What to produce.
Using the data below, return word for word every line from the one holding "J2 pin 3: IC1/out -> AGND" down to the one holding "R7: 30k (AGND, IC1/in-)". Leave pictures out.

Material supplied.
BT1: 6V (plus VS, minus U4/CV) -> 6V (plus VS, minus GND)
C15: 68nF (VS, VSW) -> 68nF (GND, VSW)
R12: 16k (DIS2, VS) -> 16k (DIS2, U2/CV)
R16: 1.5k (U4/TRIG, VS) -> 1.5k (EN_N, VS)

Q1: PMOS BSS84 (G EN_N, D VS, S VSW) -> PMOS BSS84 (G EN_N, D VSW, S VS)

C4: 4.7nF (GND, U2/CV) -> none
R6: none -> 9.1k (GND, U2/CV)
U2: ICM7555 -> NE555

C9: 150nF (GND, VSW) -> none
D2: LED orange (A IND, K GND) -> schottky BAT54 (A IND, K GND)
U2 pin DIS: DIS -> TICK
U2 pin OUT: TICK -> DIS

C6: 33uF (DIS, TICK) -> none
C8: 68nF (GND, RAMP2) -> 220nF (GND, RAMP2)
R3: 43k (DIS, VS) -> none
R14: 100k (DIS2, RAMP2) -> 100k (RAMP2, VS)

---

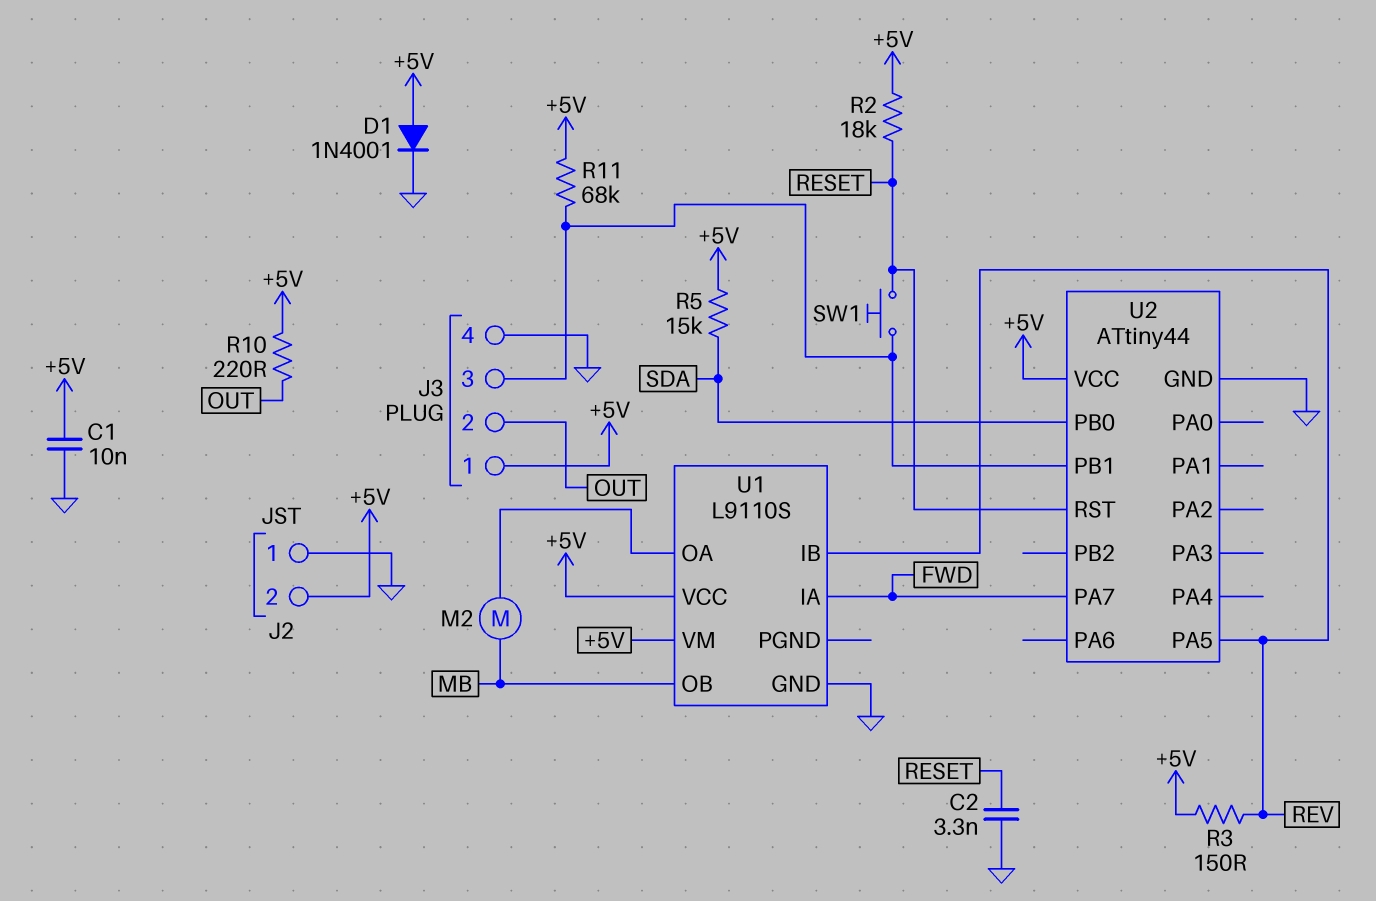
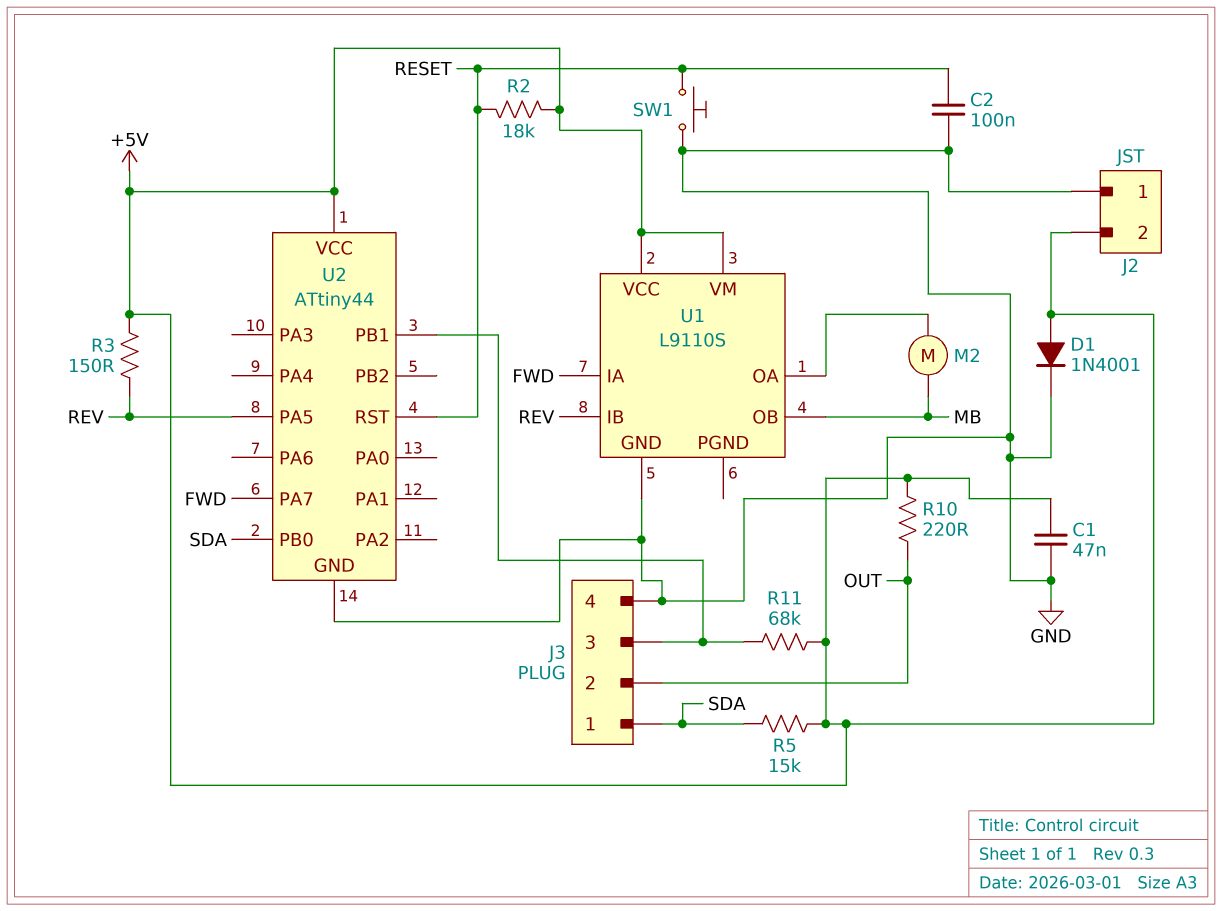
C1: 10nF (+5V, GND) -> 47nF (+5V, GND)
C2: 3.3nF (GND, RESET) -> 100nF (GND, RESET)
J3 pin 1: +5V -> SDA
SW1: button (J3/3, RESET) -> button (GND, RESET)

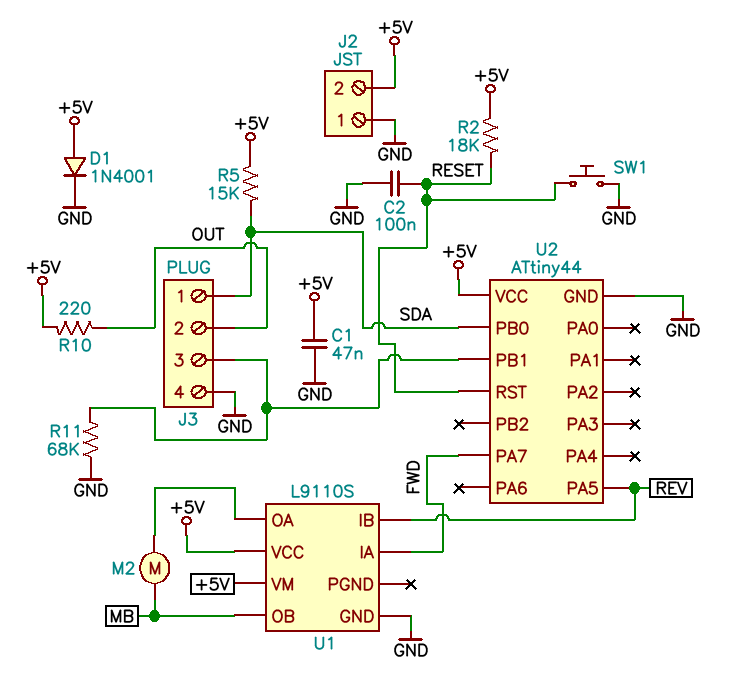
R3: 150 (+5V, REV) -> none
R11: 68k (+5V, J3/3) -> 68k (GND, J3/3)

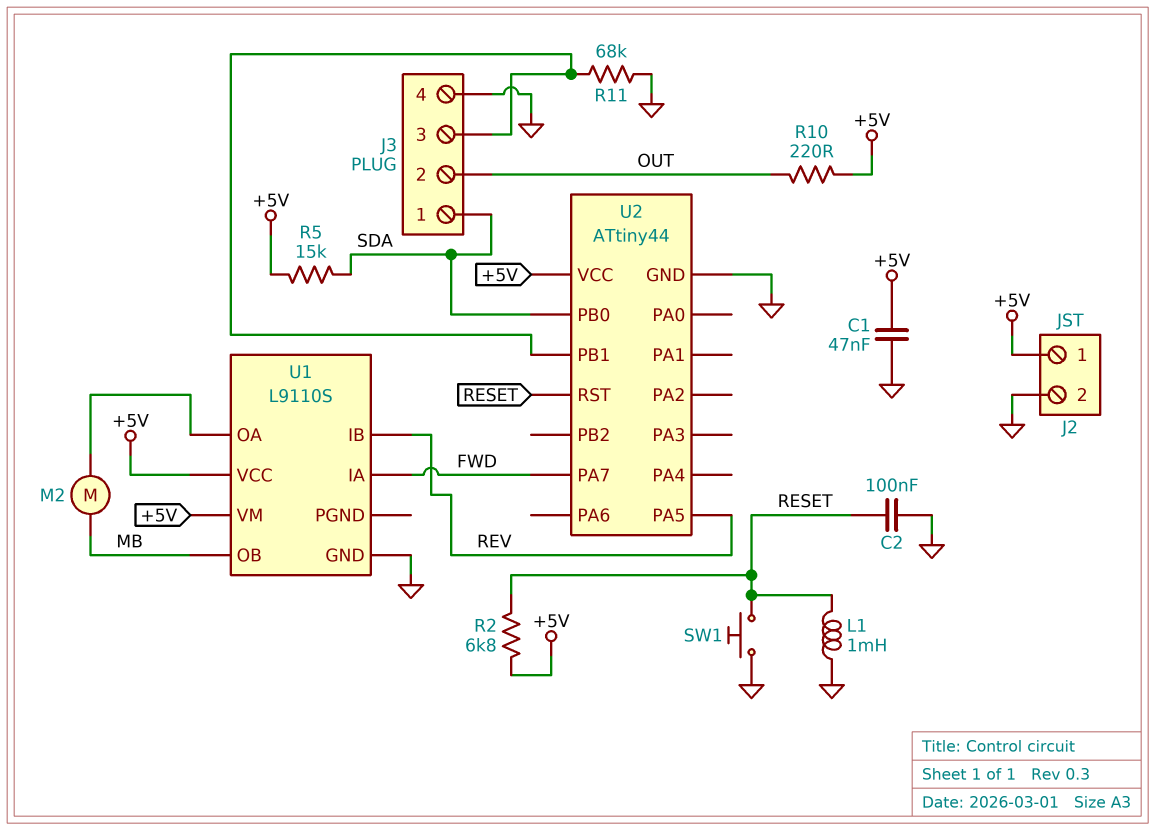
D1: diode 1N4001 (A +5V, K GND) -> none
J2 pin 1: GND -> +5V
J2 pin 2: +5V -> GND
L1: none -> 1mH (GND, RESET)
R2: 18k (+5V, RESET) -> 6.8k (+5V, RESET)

--

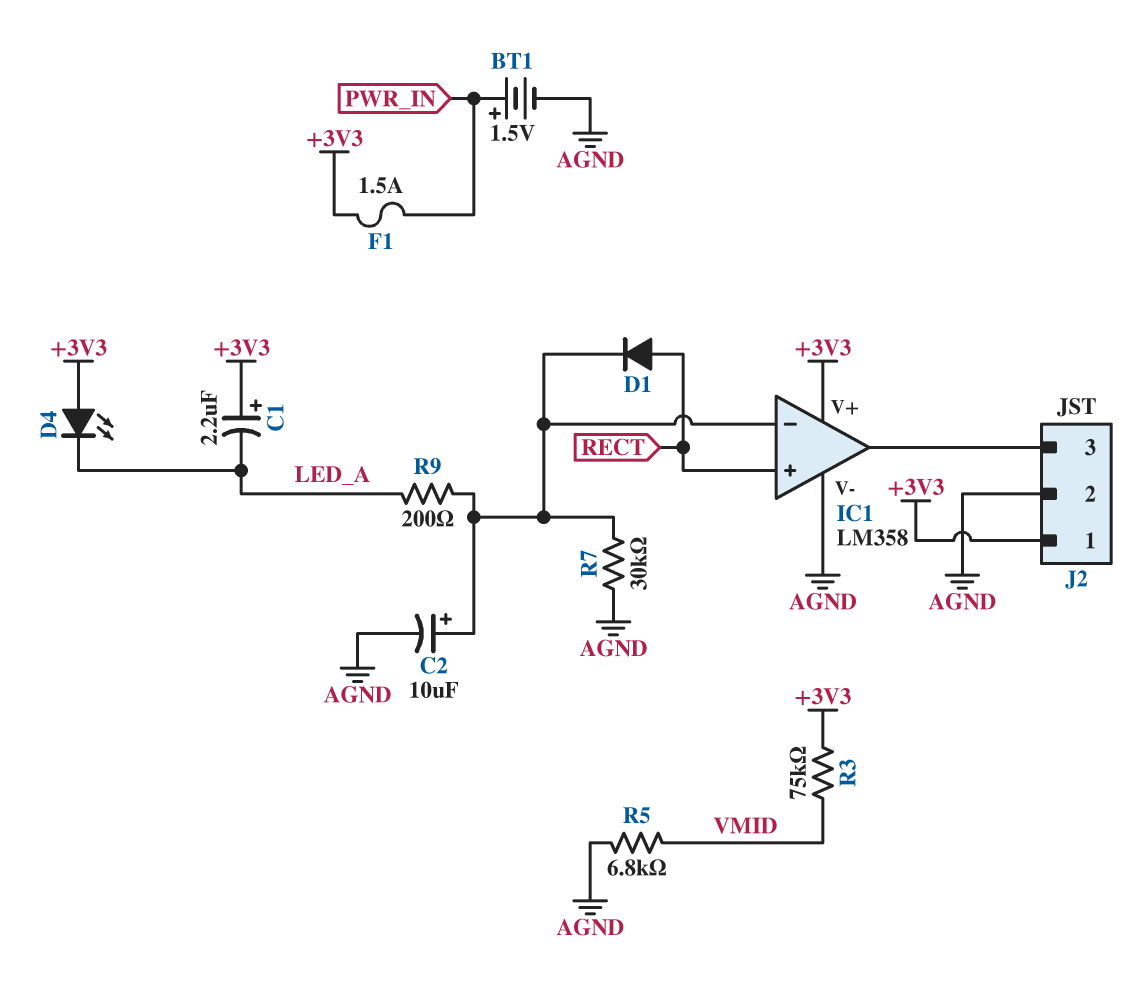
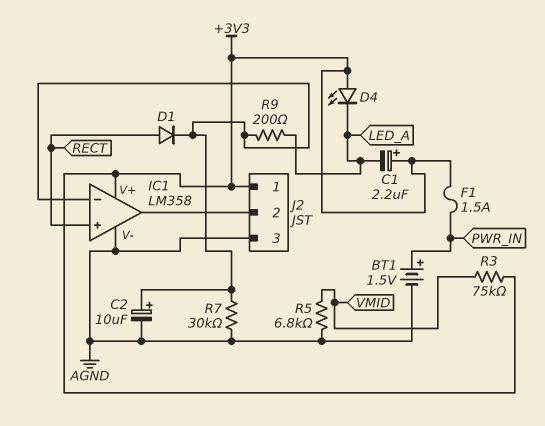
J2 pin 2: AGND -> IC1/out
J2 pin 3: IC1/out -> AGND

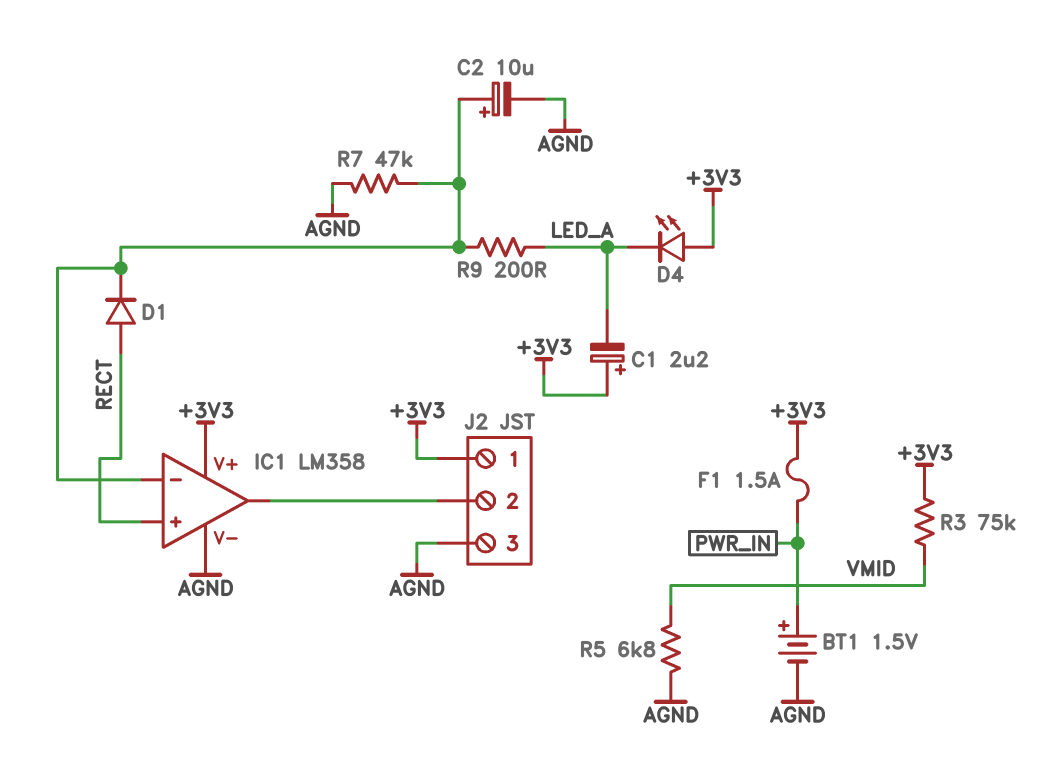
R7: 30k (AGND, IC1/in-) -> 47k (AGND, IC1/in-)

Response.
J2 pin 3: IC1/out -> AGND

R7: 30k (AGND, IC1/in-) -> 47k (AGND, IC1/in-)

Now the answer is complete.